# Task prompt
Without reproducing any image, print the listing below exactly.

[Dataset content Boundary: Start]

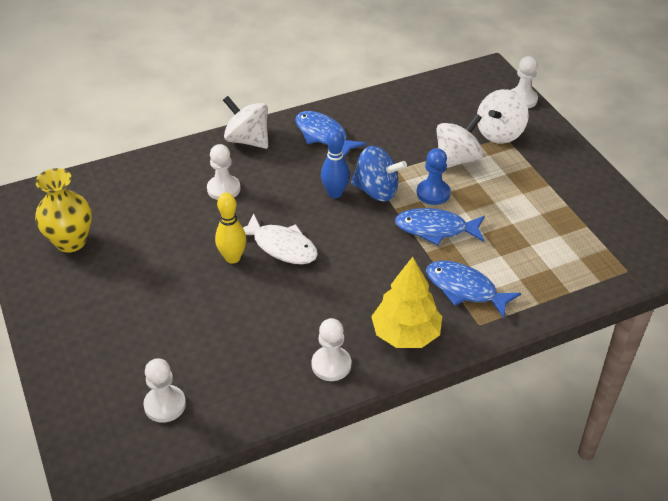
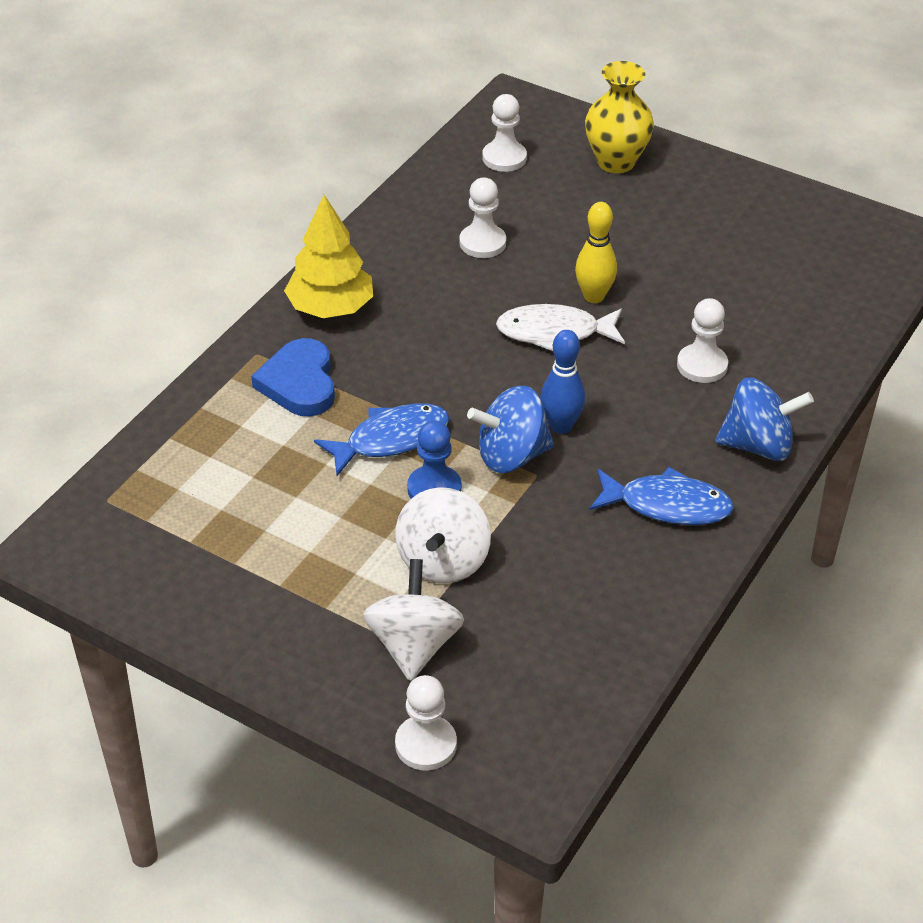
camera: 145 degrees right, 0 degrees up
(71, 242) = (783, 234): yellow vase -> yellow vase (616, 162)
(247, 140) = (758, 445): white spinning top -> blue spinning top
(331, 365) = (383, 249): white pawn -> white pawn (482, 243)
(465, 289) = (299, 383): blue fish -> blue heart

[Dataset content Boundary: End]

# Your response
camera: 145 degrees right, 0 degrees up
(71, 242) = (783, 234): yellow vase -> yellow vase (616, 162)
(247, 140) = (758, 445): white spinning top -> blue spinning top
(331, 365) = (383, 249): white pawn -> white pawn (482, 243)
(465, 289) = (299, 383): blue fish -> blue heart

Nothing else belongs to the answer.